» What is needed
Give back an exact copy of the listing that follows, without the pictures.
(Extracted information)
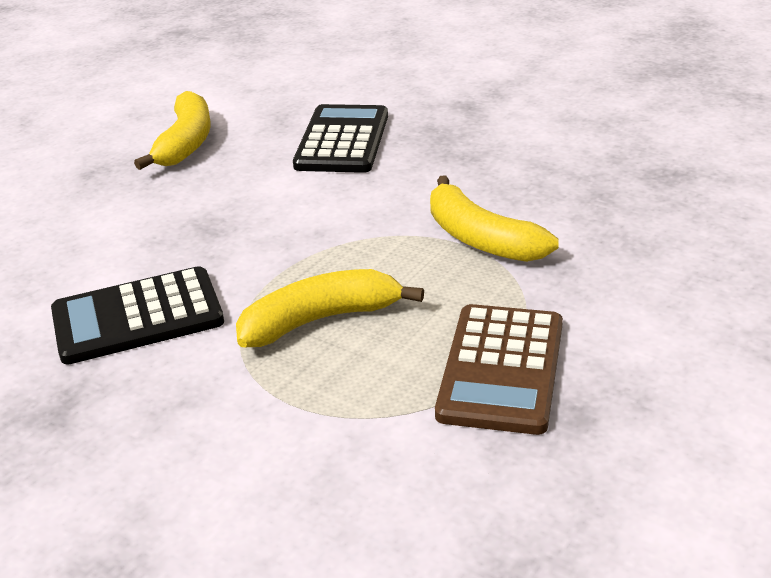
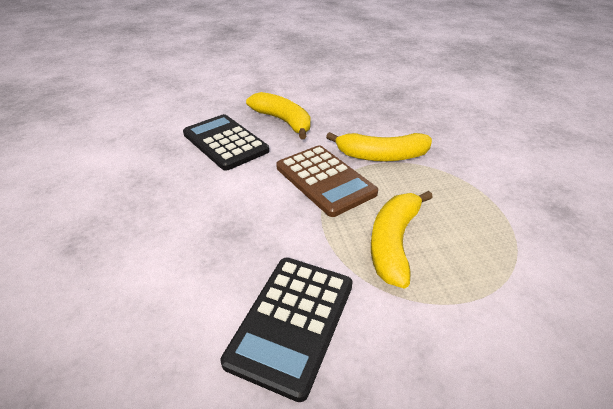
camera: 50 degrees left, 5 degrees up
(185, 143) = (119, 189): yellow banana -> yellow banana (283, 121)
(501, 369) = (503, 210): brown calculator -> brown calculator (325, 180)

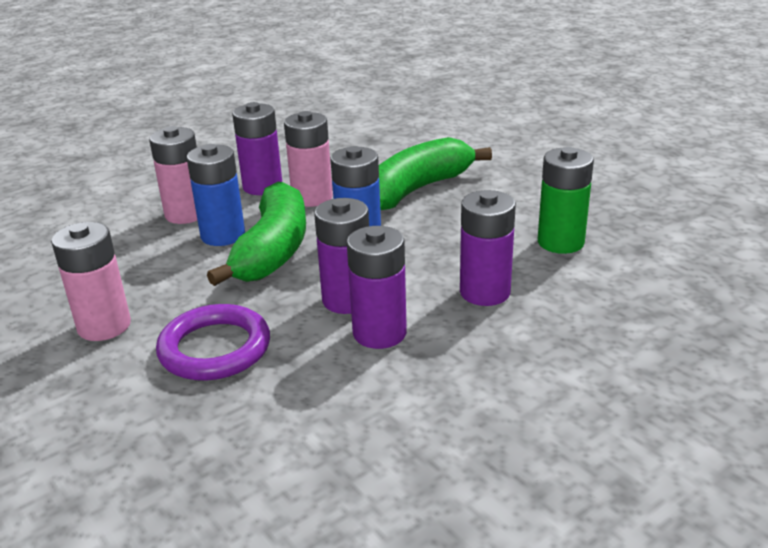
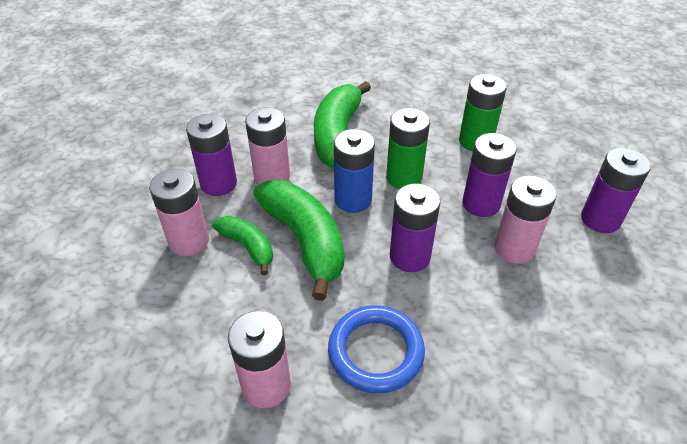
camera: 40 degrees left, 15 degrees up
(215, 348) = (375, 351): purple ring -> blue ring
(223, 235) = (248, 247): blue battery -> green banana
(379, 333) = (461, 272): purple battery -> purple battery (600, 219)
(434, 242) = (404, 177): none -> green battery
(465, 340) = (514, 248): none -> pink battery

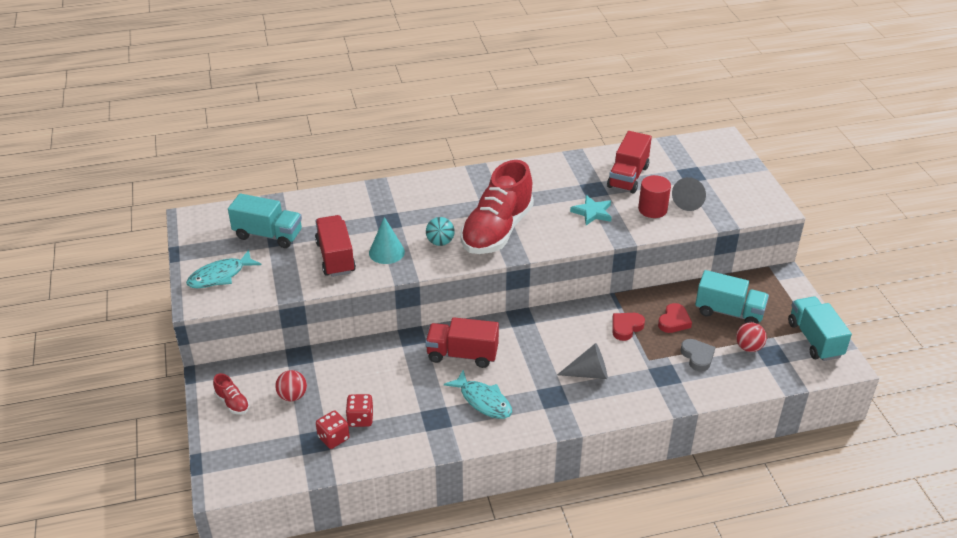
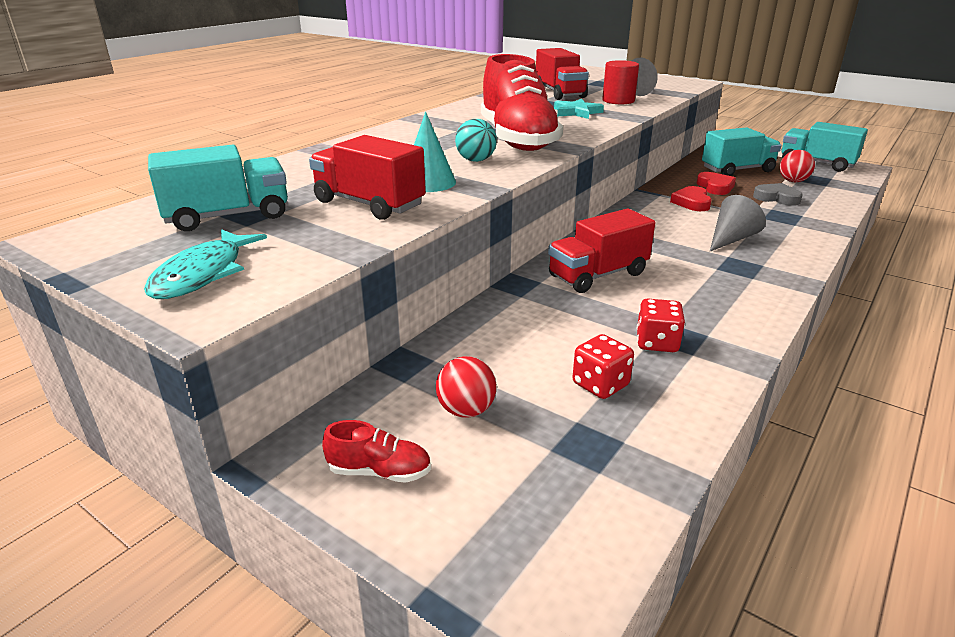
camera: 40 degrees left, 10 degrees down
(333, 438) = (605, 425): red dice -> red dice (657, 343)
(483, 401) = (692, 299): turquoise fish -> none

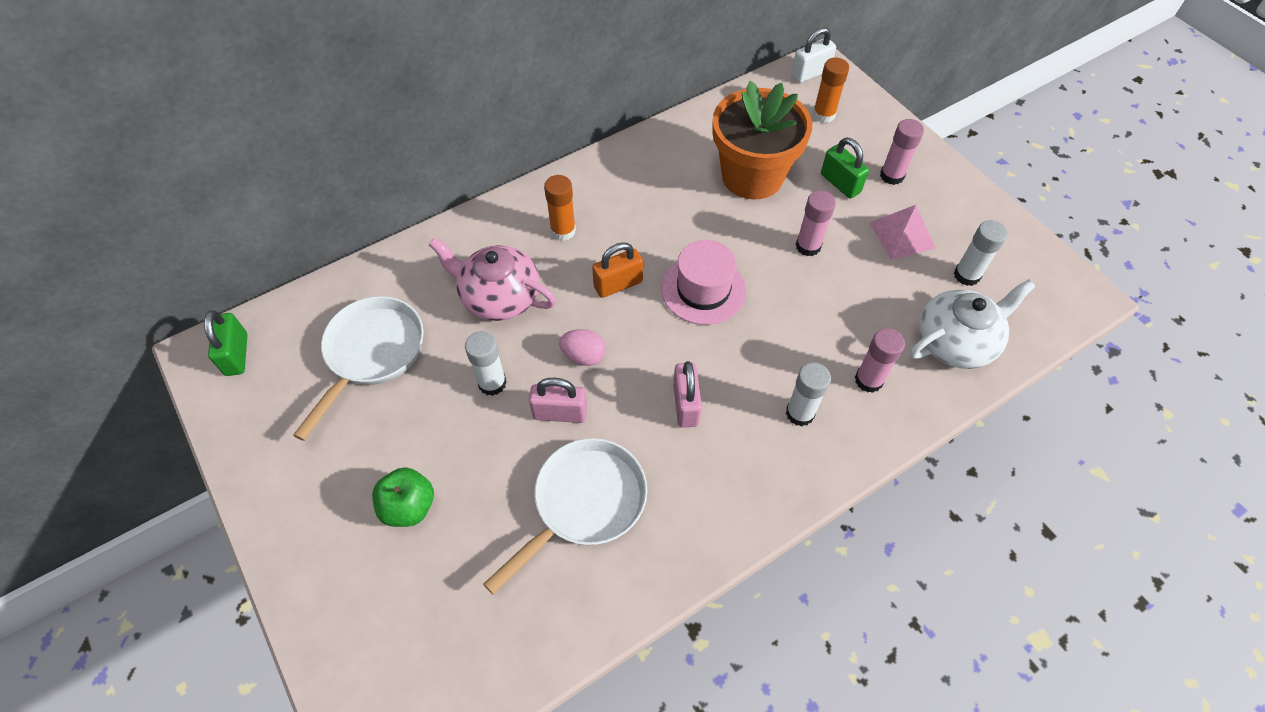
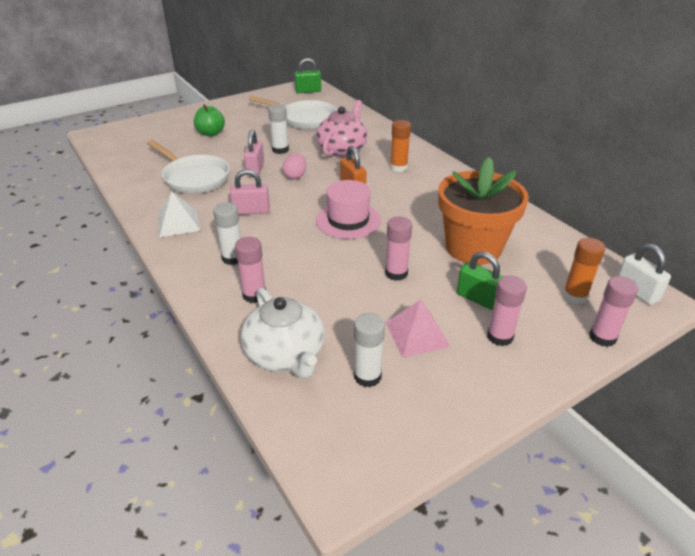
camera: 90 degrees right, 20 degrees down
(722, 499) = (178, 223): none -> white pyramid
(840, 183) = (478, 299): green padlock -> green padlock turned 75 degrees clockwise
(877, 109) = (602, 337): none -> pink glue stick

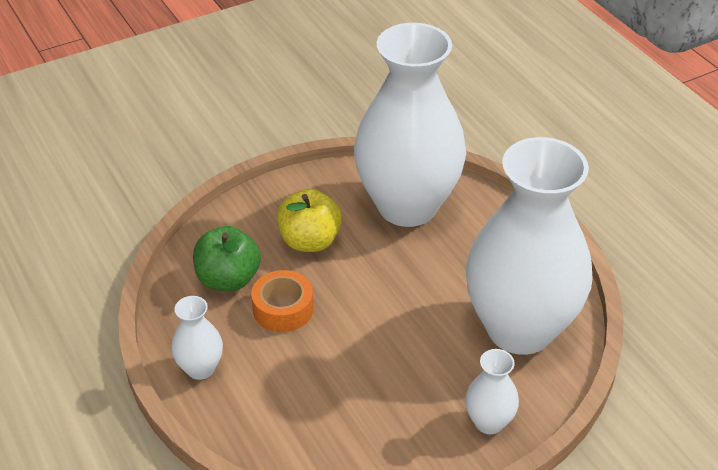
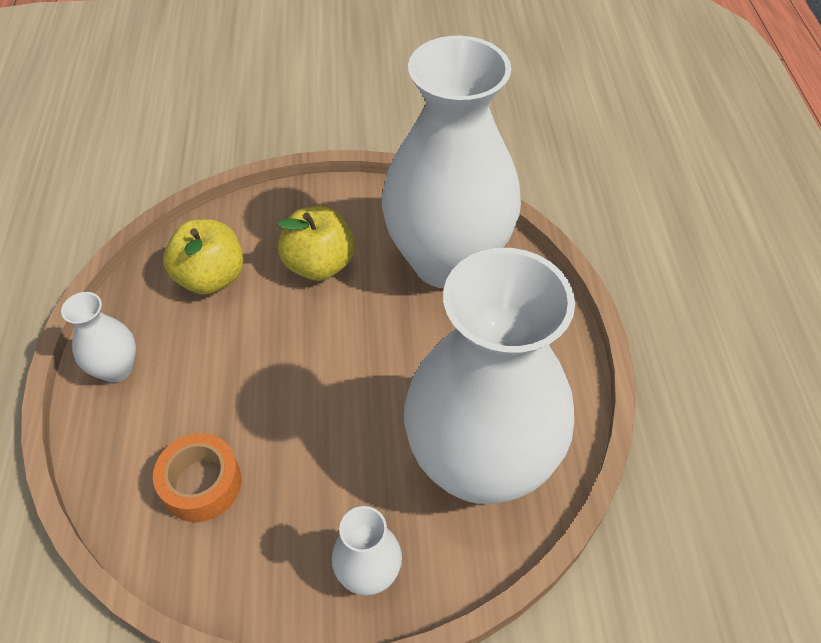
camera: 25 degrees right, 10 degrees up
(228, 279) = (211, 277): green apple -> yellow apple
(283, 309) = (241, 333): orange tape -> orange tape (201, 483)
(End Extracted information)
» Exercise response
camera: 50 degrees left, 5 degrees up
(185, 143) = (119, 189): yellow banana -> yellow banana (283, 121)
(501, 369) = (503, 210): brown calculator -> brown calculator (325, 180)

camera: 40 degrees left, 15 degrees up
(215, 348) = (375, 351): purple ring -> blue ring
(223, 235) = (248, 247): blue battery -> green banana
(379, 333) = (461, 272): purple battery -> purple battery (600, 219)
(434, 242) = (404, 177): none -> green battery
(465, 340) = (514, 248): none -> pink battery

camera: 40 degrees left, 10 degrees down
(333, 438) = (605, 425): red dice -> red dice (657, 343)
(483, 401) = (692, 299): turquoise fish -> none

camera: 90 degrees right, 20 degrees down
(722, 499) = (178, 223): none -> white pyramid
(840, 183) = (478, 299): green padlock -> green padlock turned 75 degrees clockwise
(877, 109) = (602, 337): none -> pink glue stick

camera: 25 degrees right, 10 degrees up
(228, 279) = (211, 277): green apple -> yellow apple
(283, 309) = (241, 333): orange tape -> orange tape (201, 483)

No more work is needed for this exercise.